What is being asked » Look through the entries that follow and return each line that has the string "camera".

Supplied entries START

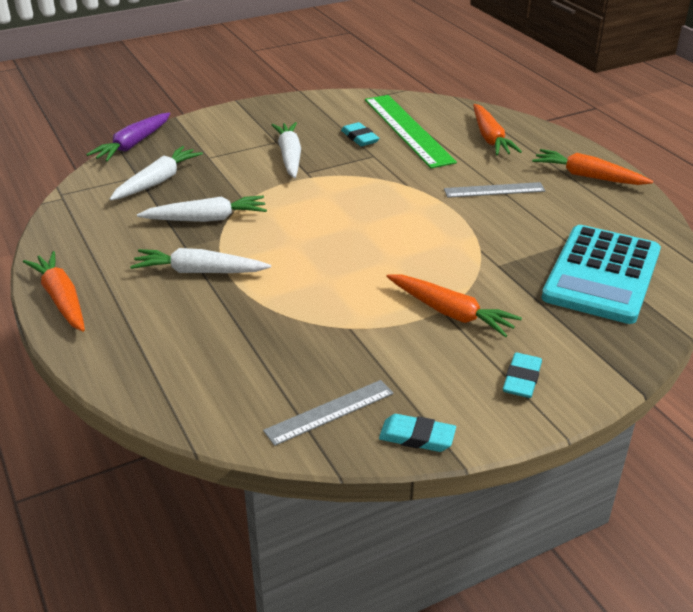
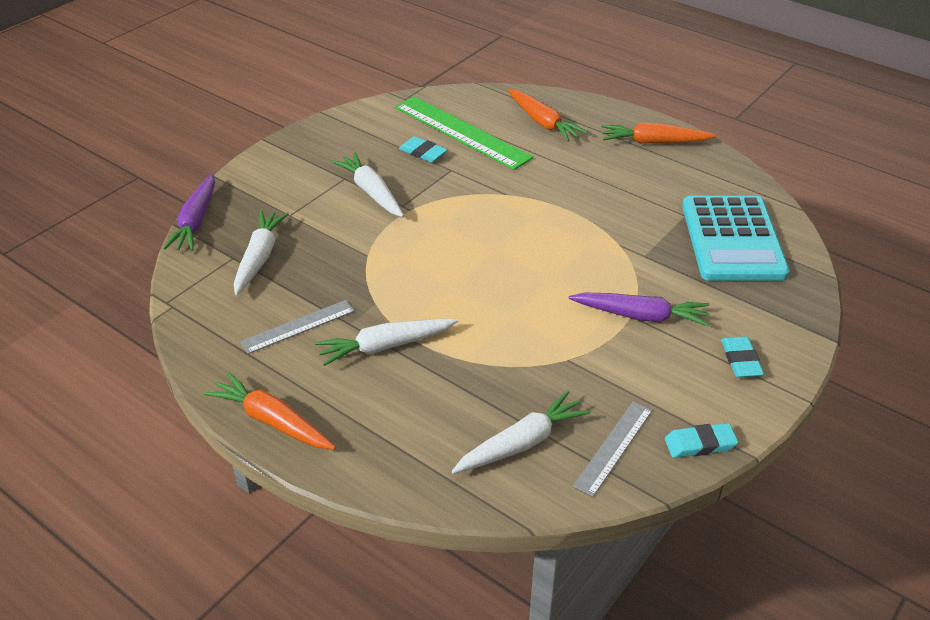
camera: 25 degrees left, 5 degrees up
(207, 219) = (346, 286): white carrot -> white carrot (522, 443)
(451, 313) = (641, 316): orange carrot -> purple carrot
(494, 190) = (586, 178): grey ruler -> grey ruler (298, 326)

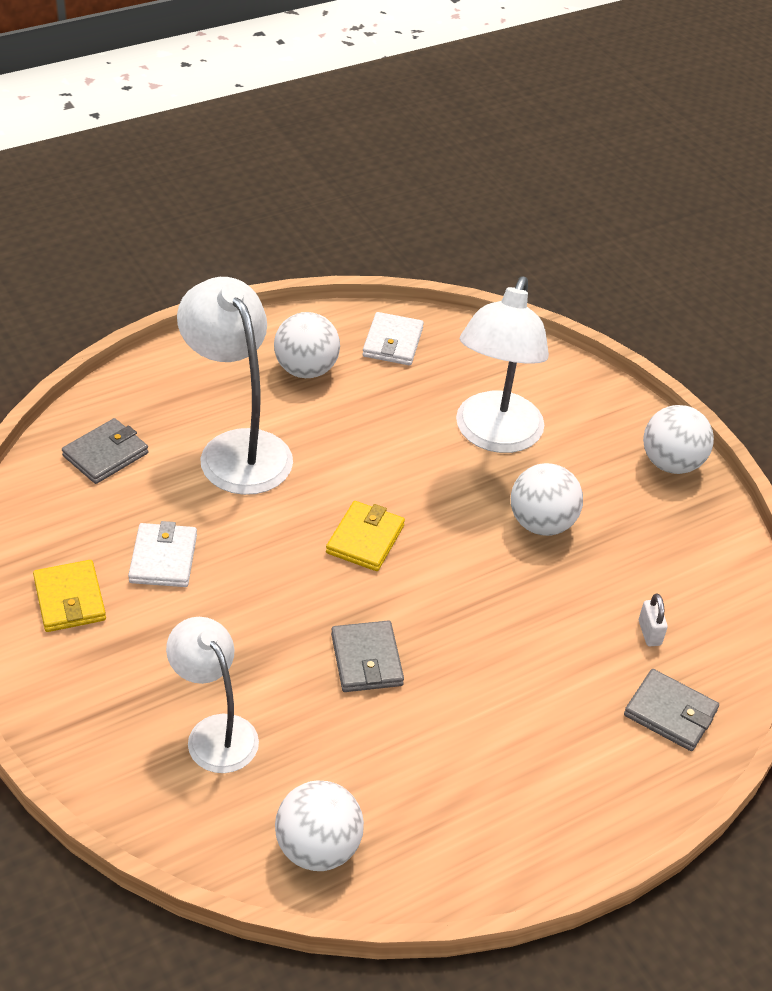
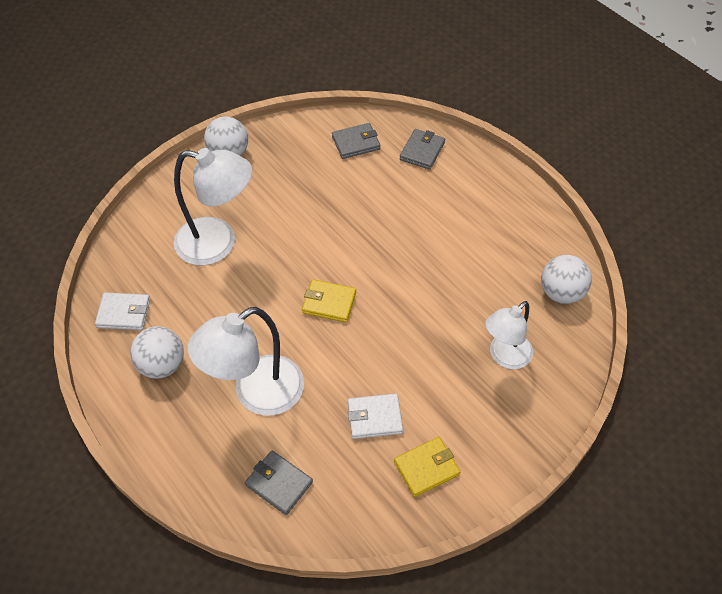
camera: 95 degrees left, 10 degrees up
(366, 660) = (427, 288): grey wallet -> grey wallet (356, 143)
(541, 523) = (294, 213): white ball -> none
(649, 633) = (369, 161): white padlock -> none

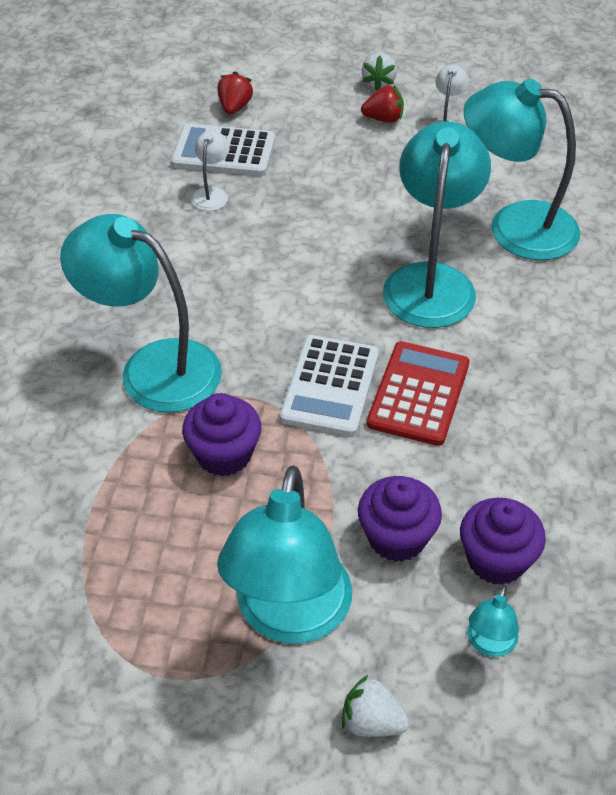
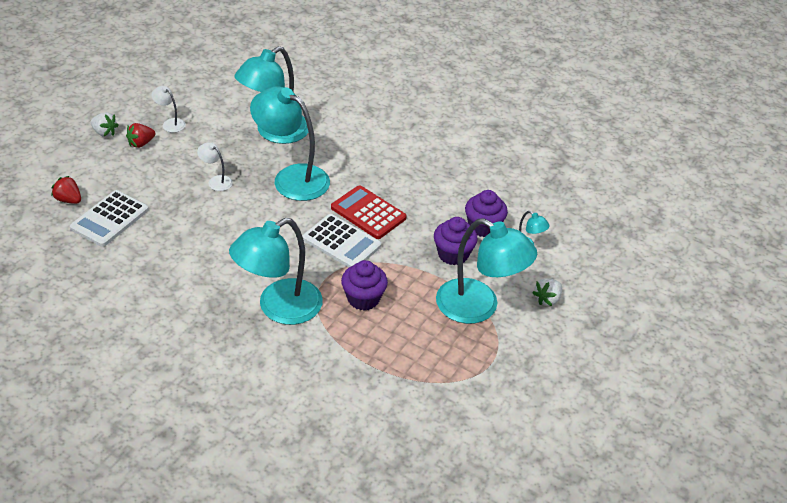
camera: 70 degrees left, 5 degrees down
(212, 194) = (146, 237): white lamp -> white lamp (216, 181)
(383, 119) = (141, 143): red strawberry -> red strawberry turned 150 degrees counterclockwise

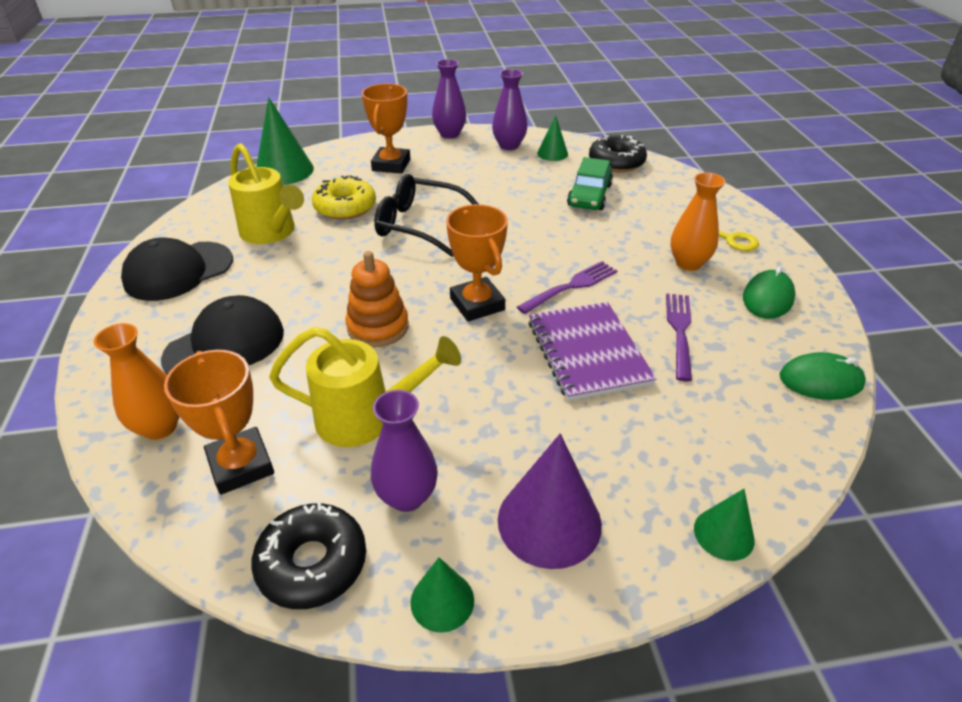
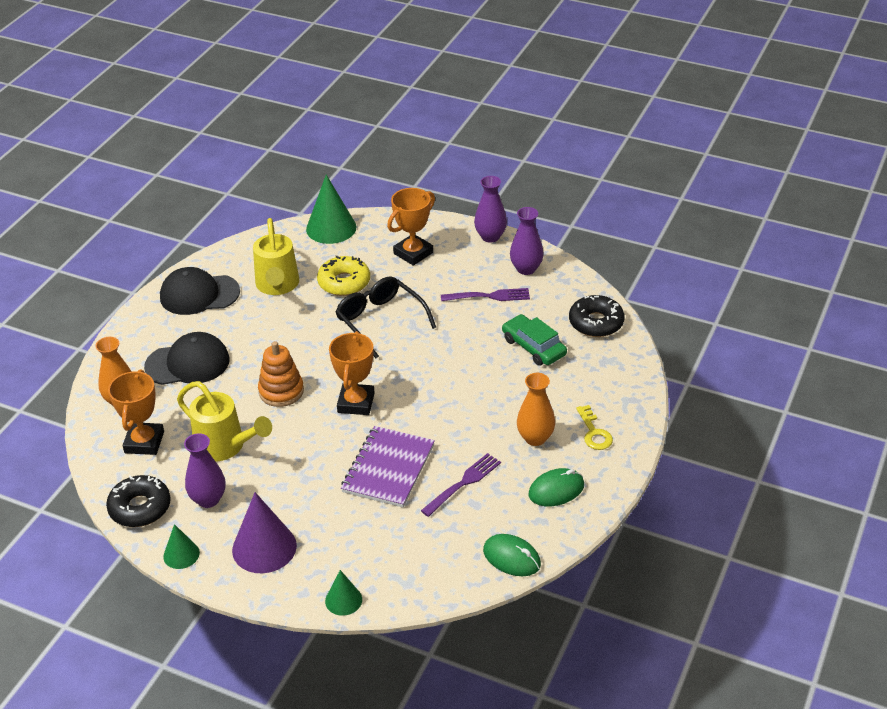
camera: 35 degrees right, 0 degrees up
(552, 153) = (553, 292): green cone -> none
(570, 287) = (430, 418): purple fork -> purple fork (488, 296)
(589, 195) = (534, 347): green car -> green car turned 90 degrees clockwise

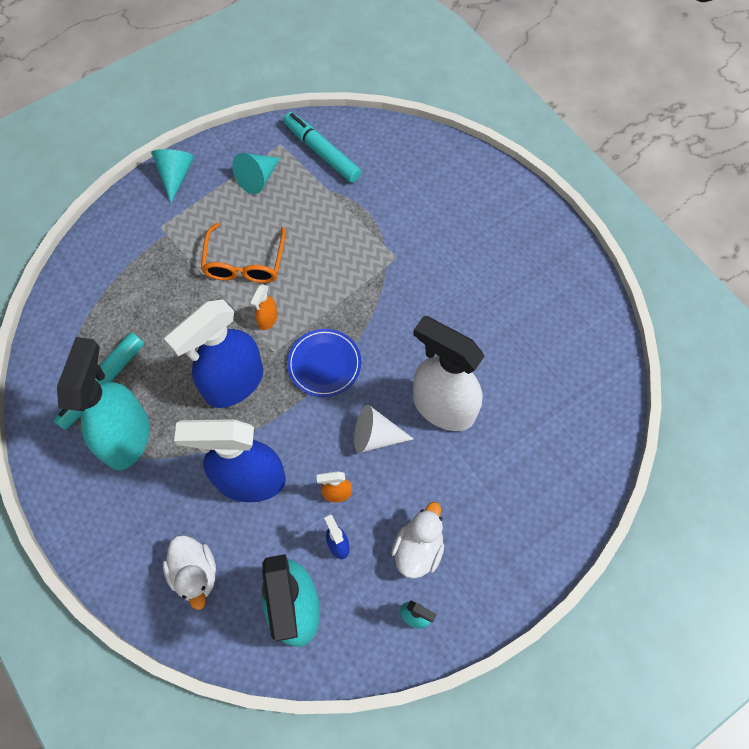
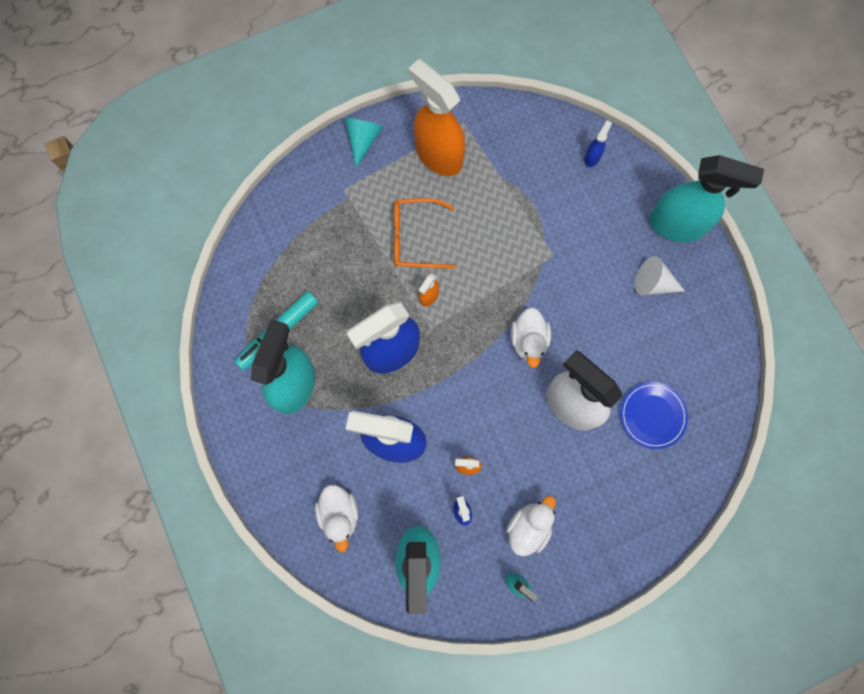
camera: 10 degrees right, 10 degrees up
(244, 263) = (415, 238): orange glasses -> orange glasses turned 75 degrees clockwise
(258, 178) = (438, 155): turquoise cone -> orange spray bottle
(322, 153) = (501, 138): turquoise marker -> none
(324, 364) = (473, 347): blue plate -> blue plate (652, 415)
(376, 436) = (508, 421): white cone -> white cone (653, 283)
(384, 347) = (528, 341): none -> white duck
(420, 157) = (592, 157): none -> blue spray bottle
(521, 208) = (676, 225): none -> turquoise spray bottle

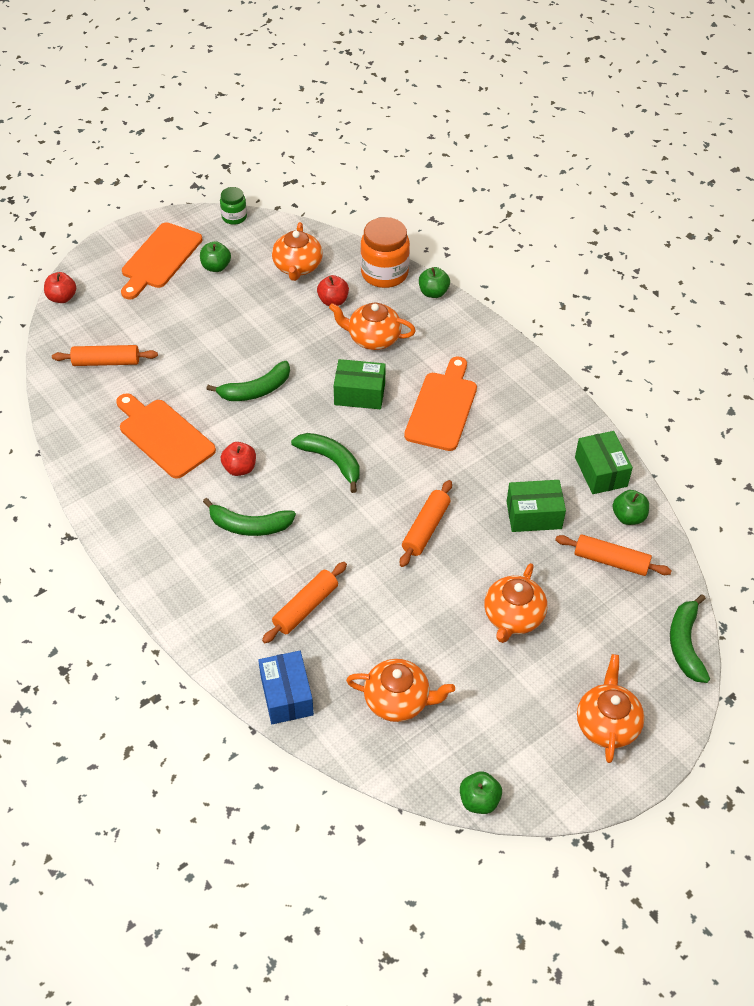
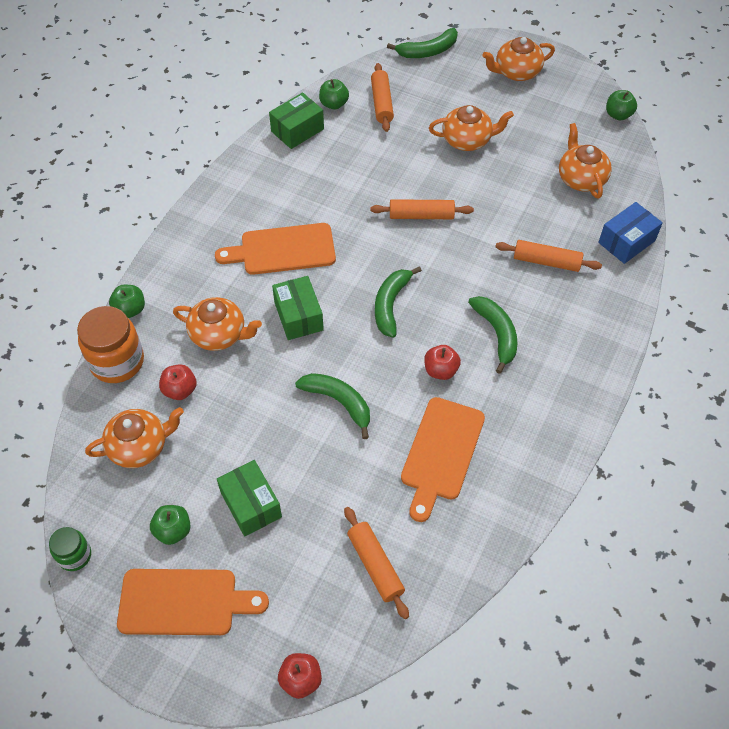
camera: 115 degrees left, 5 degrees up
(373, 338) = (219, 334): orange teapot -> orange teapot turned 60 degrees counterclockwise
(534, 515) = (365, 156): green box -> green box (251, 505)

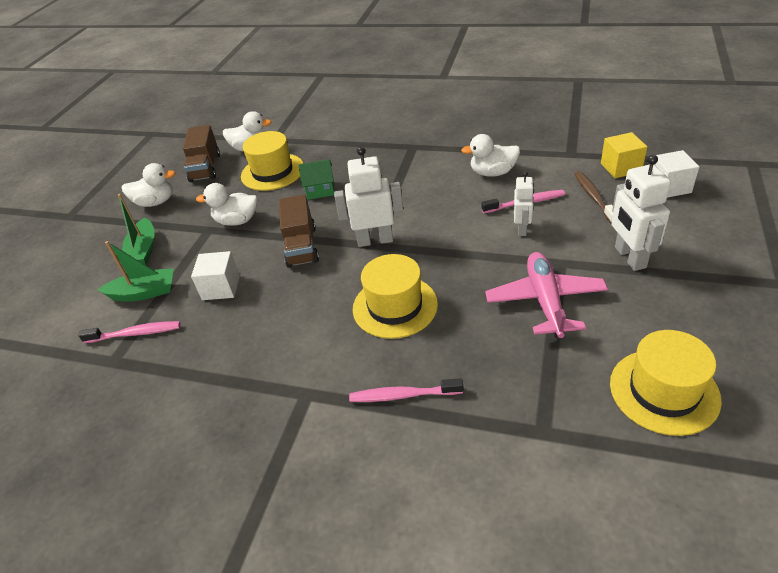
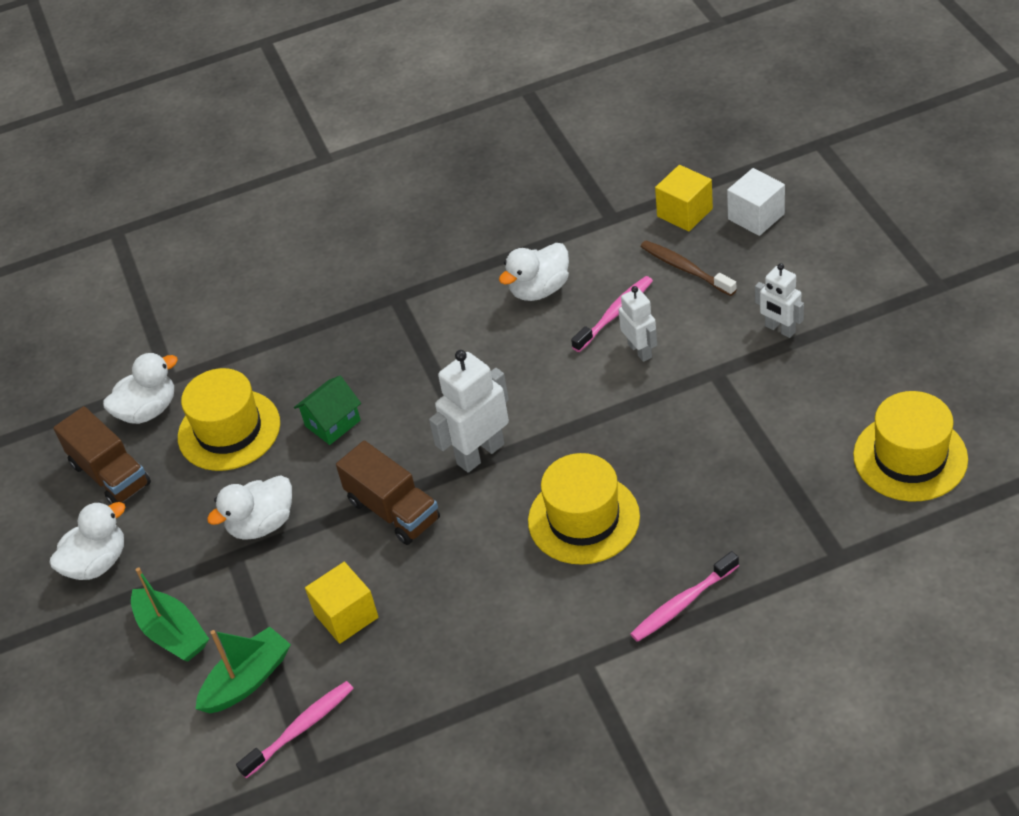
camera: 35 degrees left, 5 degrees up
(221, 287) = (346, 616): white cube -> yellow cube
(545, 301) = (736, 425): pink plane -> none
(629, 257) = (780, 329): white robot -> white robot, size x0.62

Supplied entries END

Answer to this task »
camera: 25 degrees left, 5 degrees up
camera: 95 degrees left, 10 degrees up
camera: 70 degrees left, 5 degrees down
camera: 35 degrees right, 0 degrees up
camera: 10 degrees right, 10 degrees up
camera: 115 degrees left, 5 degrees up
camera: 35 degrees left, 5 degrees up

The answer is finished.